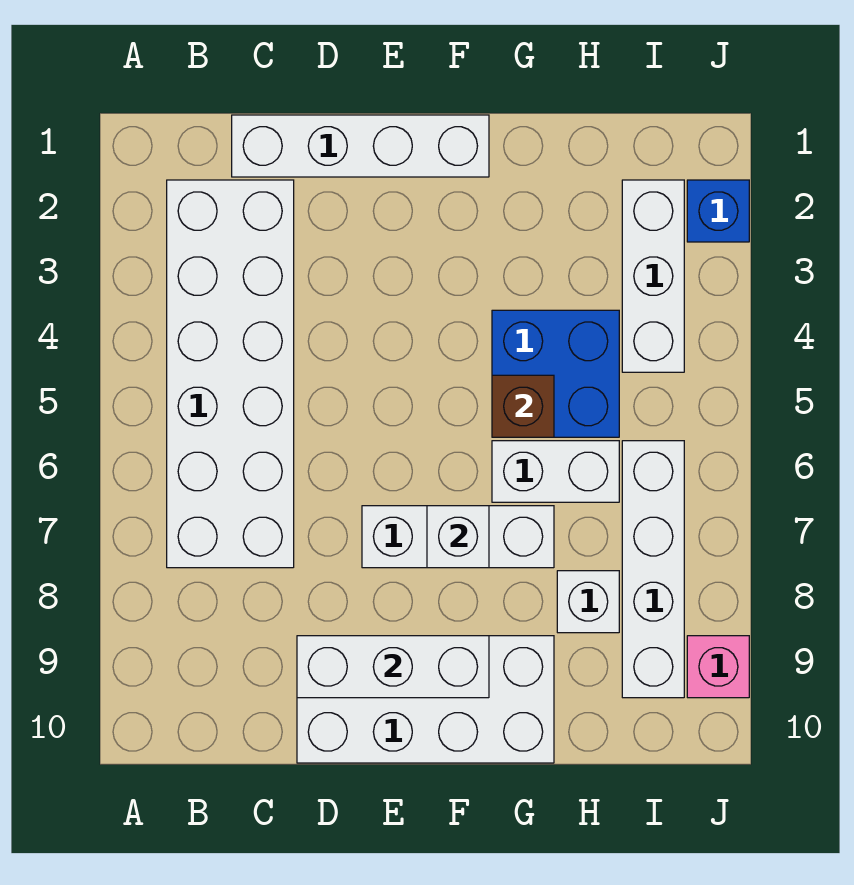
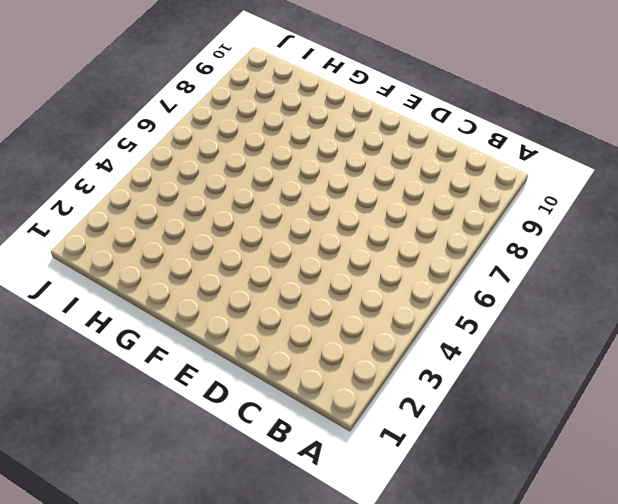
none -> white brick B2:C7 level 1
none -> white brick C1:F1 level 1
none -> white brick D9:G10 level 1

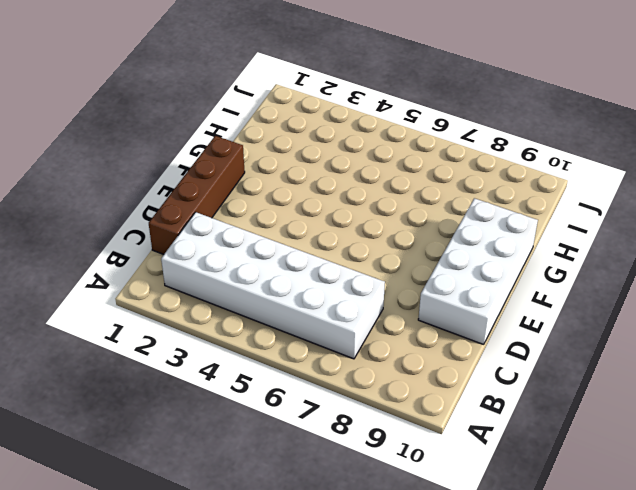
brown brick C1:F1 level 1 -> white brick C1:F1 level 1
none -> white brick E7:G7 level 1
none -> blue brick G4:H5 level 1
none -> white brick G6:H6 level 1

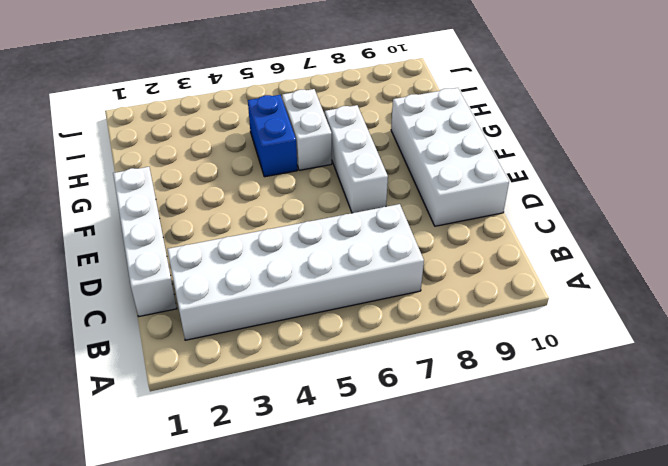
blue brick G5:H5 level 1 -> blue brick G4:H5 level 1
none -> white brick H8 level 1
none -> white brick I2:I4 level 1
none -> white brick I6:I9 level 1

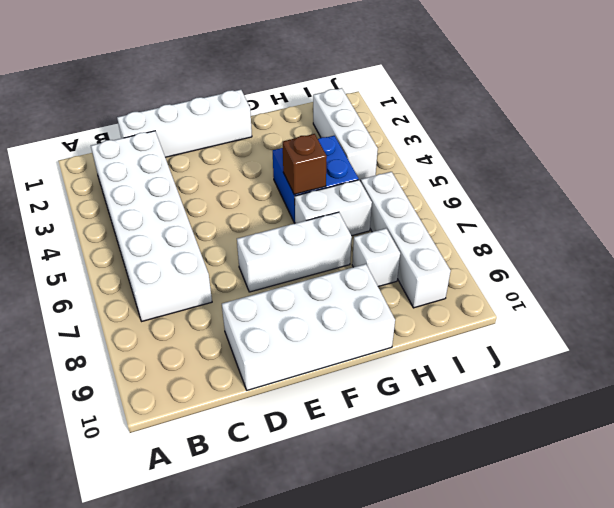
none -> blue brick J2 level 1
none -> pink brick J9 level 1
none -> white brick D9:F9 level 2

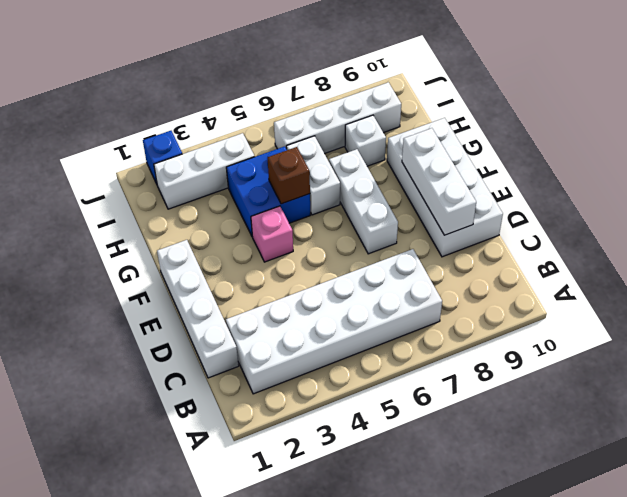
pink brick F4 level 1 -> pink brick J9 level 1
none -> white brick F7 level 2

────────────────

• [Assigned task]
An exact copy of the listing above is to be set down, with no pictures in it.

• [Expected answer]
none -> white brick B2:C7 level 1
none -> white brick C1:F1 level 1
none -> white brick D9:G10 level 1

brown brick C1:F1 level 1 -> white brick C1:F1 level 1
none -> white brick E7:G7 level 1
none -> blue brick G4:H5 level 1
none -> white brick G6:H6 level 1

blue brick G5:H5 level 1 -> blue brick G4:H5 level 1
none -> white brick H8 level 1
none -> white brick I2:I4 level 1
none -> white brick I6:I9 level 1

none -> blue brick J2 level 1
none -> pink brick J9 level 1
none -> white brick D9:F9 level 2

pink brick F4 level 1 -> pink brick J9 level 1
none -> white brick F7 level 2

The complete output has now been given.